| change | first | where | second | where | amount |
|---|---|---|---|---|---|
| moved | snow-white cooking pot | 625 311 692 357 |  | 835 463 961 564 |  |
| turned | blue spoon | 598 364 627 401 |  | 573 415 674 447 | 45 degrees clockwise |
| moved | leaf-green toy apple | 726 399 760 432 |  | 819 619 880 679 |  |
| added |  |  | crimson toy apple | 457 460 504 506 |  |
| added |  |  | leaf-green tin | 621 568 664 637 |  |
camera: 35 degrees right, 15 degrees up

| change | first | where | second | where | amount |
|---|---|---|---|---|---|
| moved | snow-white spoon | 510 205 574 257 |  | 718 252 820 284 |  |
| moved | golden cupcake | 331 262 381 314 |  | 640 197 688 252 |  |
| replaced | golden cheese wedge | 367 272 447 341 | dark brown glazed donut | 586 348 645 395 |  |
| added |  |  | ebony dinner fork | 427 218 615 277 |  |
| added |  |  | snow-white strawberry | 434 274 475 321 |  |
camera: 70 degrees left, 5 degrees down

--

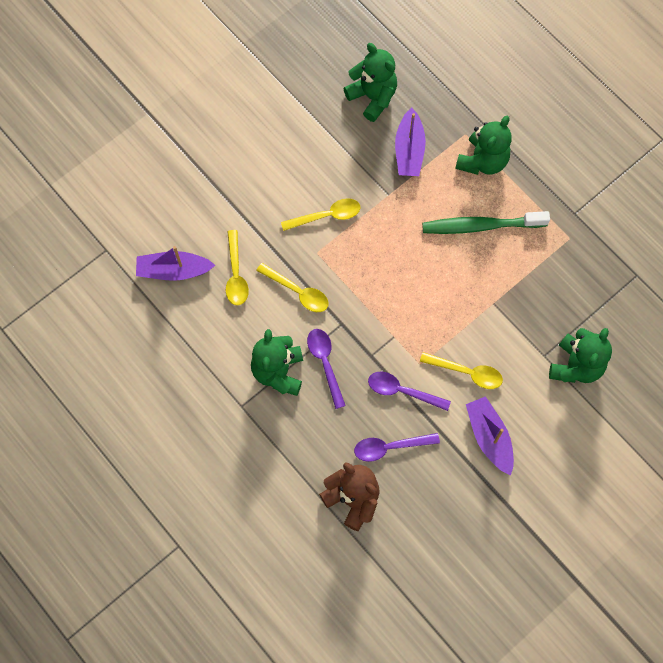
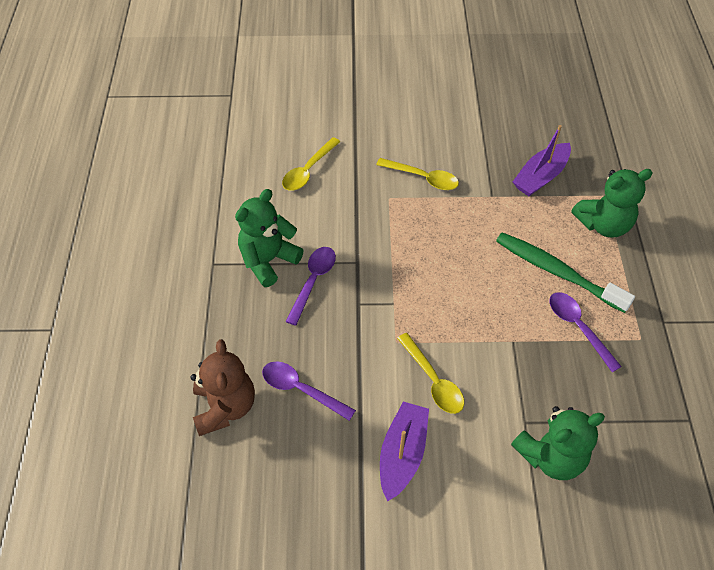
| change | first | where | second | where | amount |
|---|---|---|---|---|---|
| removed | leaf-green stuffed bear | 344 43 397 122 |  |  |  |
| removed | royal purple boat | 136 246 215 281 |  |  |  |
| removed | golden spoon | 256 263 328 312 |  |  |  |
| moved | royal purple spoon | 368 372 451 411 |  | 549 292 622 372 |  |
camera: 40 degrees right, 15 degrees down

# [Exercise directions]
Please determine the number of lines in the records above that include the string "apple", and answer with that number only.

# [Solution]
2